-- RECORDS TO PROCESS follows --

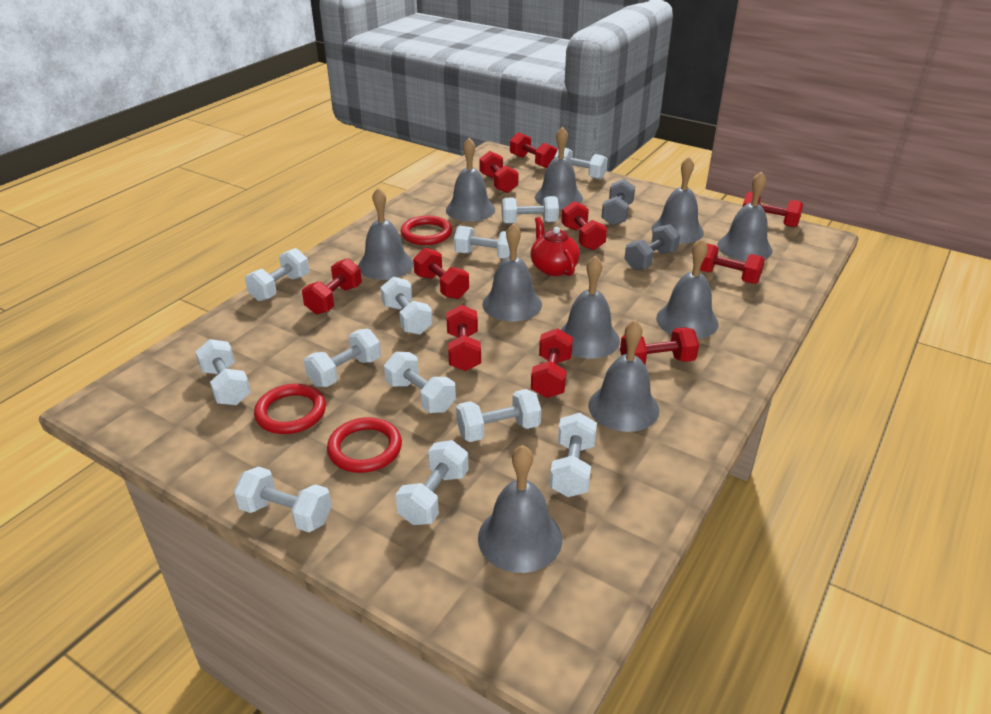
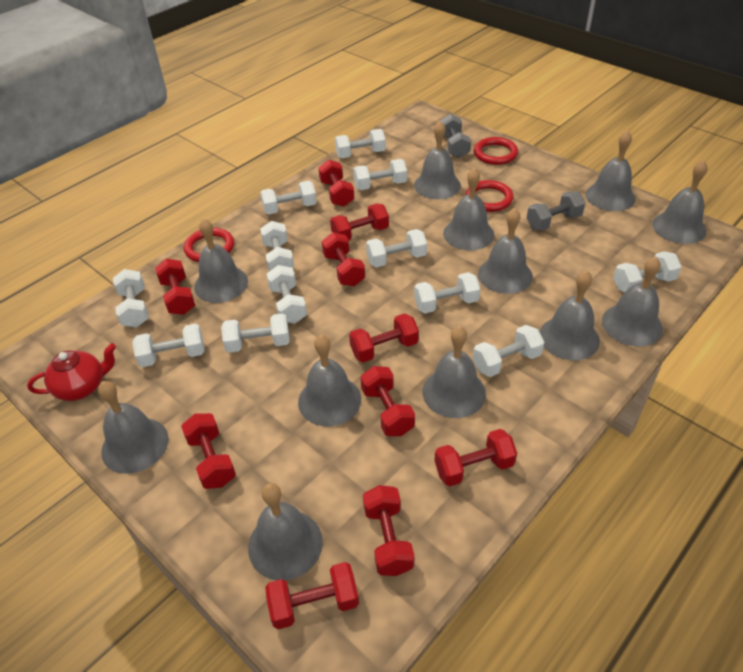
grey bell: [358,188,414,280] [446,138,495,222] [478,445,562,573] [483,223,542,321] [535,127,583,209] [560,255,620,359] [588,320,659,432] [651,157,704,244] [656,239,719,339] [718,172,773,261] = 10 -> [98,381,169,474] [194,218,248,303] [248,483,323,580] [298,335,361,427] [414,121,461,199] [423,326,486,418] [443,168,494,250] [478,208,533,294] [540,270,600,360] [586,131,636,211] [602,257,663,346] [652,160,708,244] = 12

-- RECORDS TO PROCESS concluded --
-- RECORDS TO PROCESS follows --

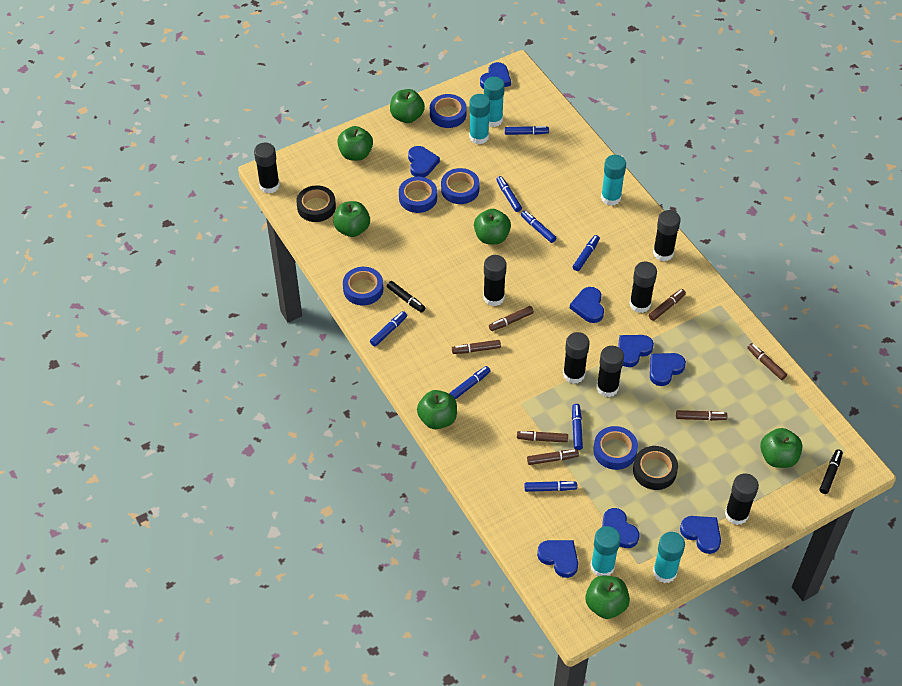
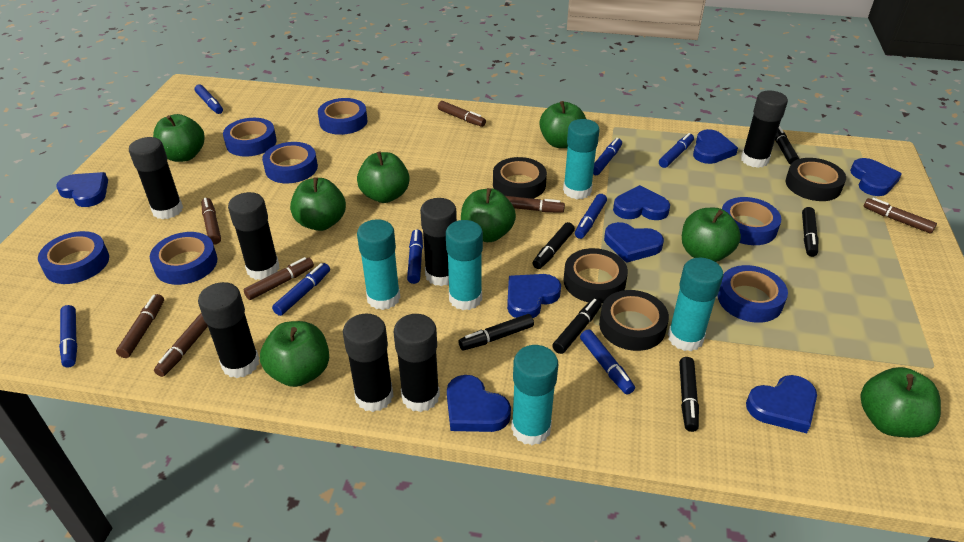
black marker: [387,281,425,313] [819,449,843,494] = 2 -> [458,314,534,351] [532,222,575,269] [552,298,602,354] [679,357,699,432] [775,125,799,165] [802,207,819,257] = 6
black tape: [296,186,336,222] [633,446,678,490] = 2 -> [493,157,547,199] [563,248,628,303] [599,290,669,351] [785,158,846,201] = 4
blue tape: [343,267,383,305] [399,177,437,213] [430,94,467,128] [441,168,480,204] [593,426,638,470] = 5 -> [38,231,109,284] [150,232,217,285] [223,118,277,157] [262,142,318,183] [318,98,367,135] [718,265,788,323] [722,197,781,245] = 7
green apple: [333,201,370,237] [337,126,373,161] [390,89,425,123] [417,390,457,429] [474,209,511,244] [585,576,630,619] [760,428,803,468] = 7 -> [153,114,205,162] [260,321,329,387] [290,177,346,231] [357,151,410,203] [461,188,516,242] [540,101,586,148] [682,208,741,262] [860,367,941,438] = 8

-- RECORDS TO PROCESS concluded --
-- RECORDS TO PROCESS follows --

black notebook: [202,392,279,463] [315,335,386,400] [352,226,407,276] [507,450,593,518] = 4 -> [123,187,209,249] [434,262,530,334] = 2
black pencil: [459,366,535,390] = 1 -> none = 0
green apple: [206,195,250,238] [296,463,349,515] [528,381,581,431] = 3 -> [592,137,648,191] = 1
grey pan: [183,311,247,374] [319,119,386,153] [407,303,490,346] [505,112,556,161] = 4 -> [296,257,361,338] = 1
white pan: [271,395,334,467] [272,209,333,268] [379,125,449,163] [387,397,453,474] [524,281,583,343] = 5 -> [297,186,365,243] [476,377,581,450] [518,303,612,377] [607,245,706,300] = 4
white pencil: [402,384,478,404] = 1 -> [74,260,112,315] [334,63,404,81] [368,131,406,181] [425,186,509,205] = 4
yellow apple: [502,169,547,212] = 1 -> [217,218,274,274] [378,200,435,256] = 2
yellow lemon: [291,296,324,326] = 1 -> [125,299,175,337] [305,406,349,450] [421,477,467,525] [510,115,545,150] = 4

-- RECORDS TO PROCESS concluded --

▶ PROBLEM STATEMENT: From the records above, copy out the line with "green apple: [206,195,250,238]", the line with "yellow lemon: [291,296,324,326]", and every line between them, word for word.

▶ ANSWER TO THE EXERCISE:
green apple: [206,195,250,238] [296,463,349,515] [528,381,581,431] = 3 -> [592,137,648,191] = 1
grey pan: [183,311,247,374] [319,119,386,153] [407,303,490,346] [505,112,556,161] = 4 -> [296,257,361,338] = 1
white pan: [271,395,334,467] [272,209,333,268] [379,125,449,163] [387,397,453,474] [524,281,583,343] = 5 -> [297,186,365,243] [476,377,581,450] [518,303,612,377] [607,245,706,300] = 4
white pencil: [402,384,478,404] = 1 -> [74,260,112,315] [334,63,404,81] [368,131,406,181] [425,186,509,205] = 4
yellow apple: [502,169,547,212] = 1 -> [217,218,274,274] [378,200,435,256] = 2
yellow lemon: [291,296,324,326] = 1 -> [125,299,175,337] [305,406,349,450] [421,477,467,525] [510,115,545,150] = 4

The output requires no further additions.